======== The input ========
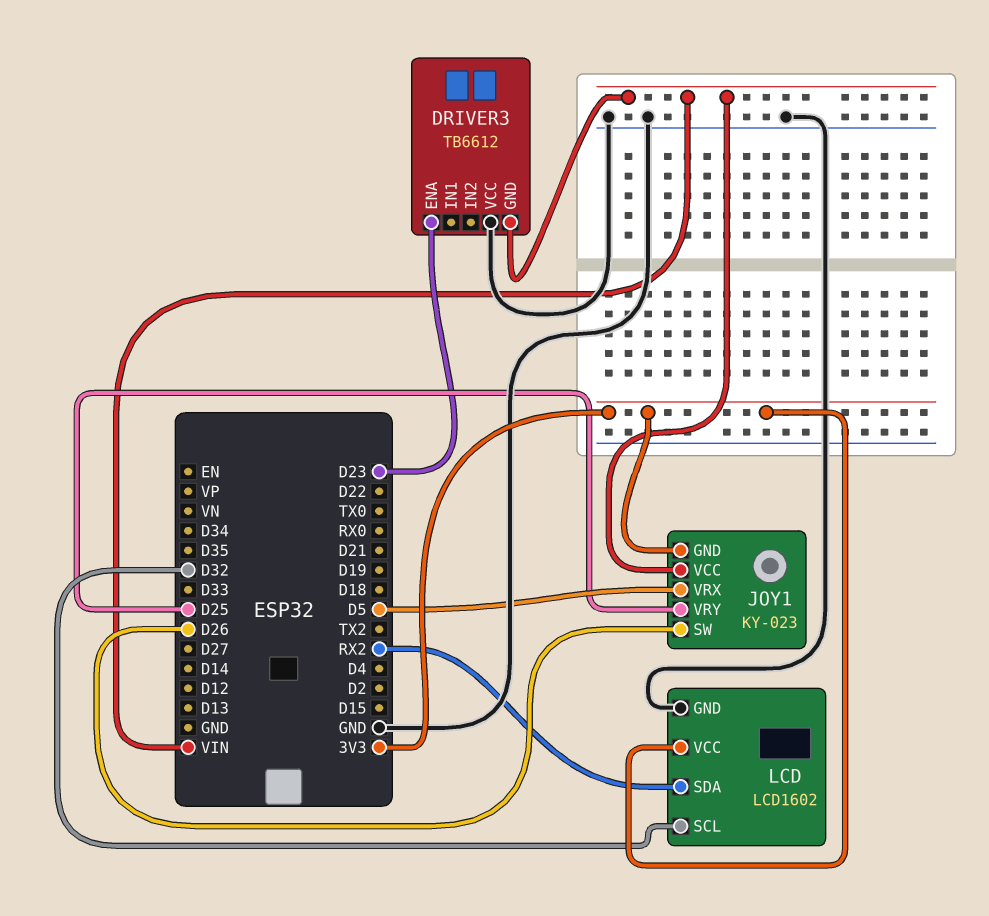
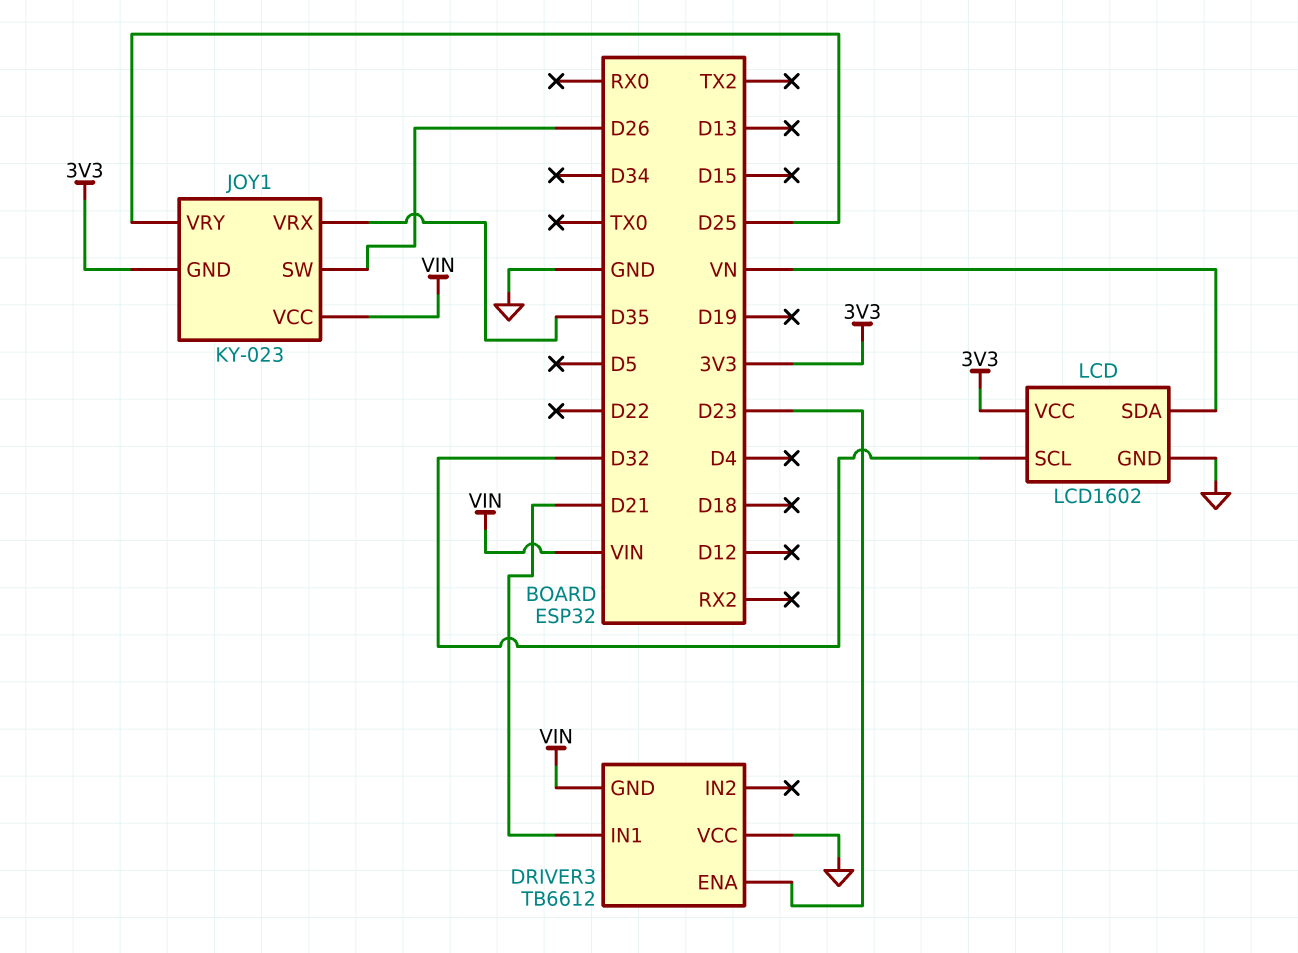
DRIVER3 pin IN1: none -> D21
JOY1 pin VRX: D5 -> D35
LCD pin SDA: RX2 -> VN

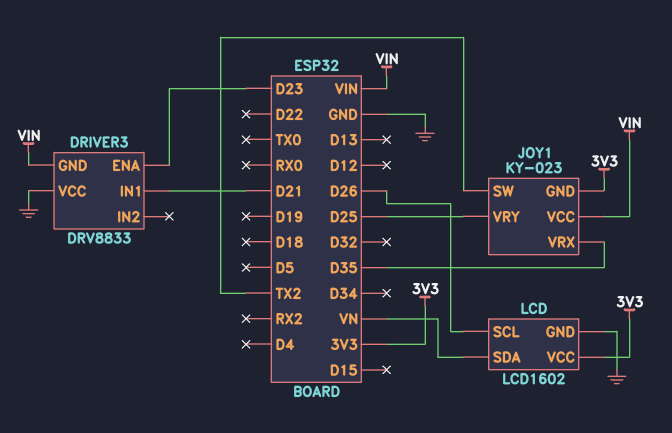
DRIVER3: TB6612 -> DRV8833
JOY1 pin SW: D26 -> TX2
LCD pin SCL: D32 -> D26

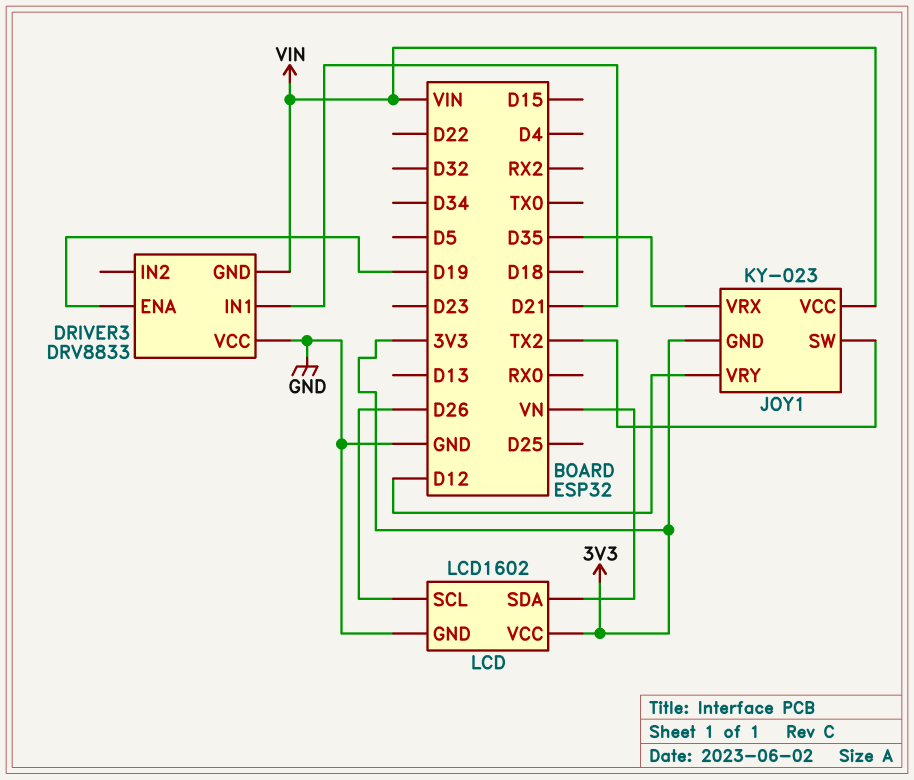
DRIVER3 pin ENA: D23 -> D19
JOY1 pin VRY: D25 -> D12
========
What to work on - Excluding the pictures, retype the line containing "DRIVER3: TB6612 -> DRV8833" and all lines after it down to the end of the data above.

Output of the exercise -
DRIVER3: TB6612 -> DRV8833
JOY1 pin SW: D26 -> TX2
LCD pin SCL: D32 -> D26

DRIVER3 pin ENA: D23 -> D19
JOY1 pin VRY: D25 -> D12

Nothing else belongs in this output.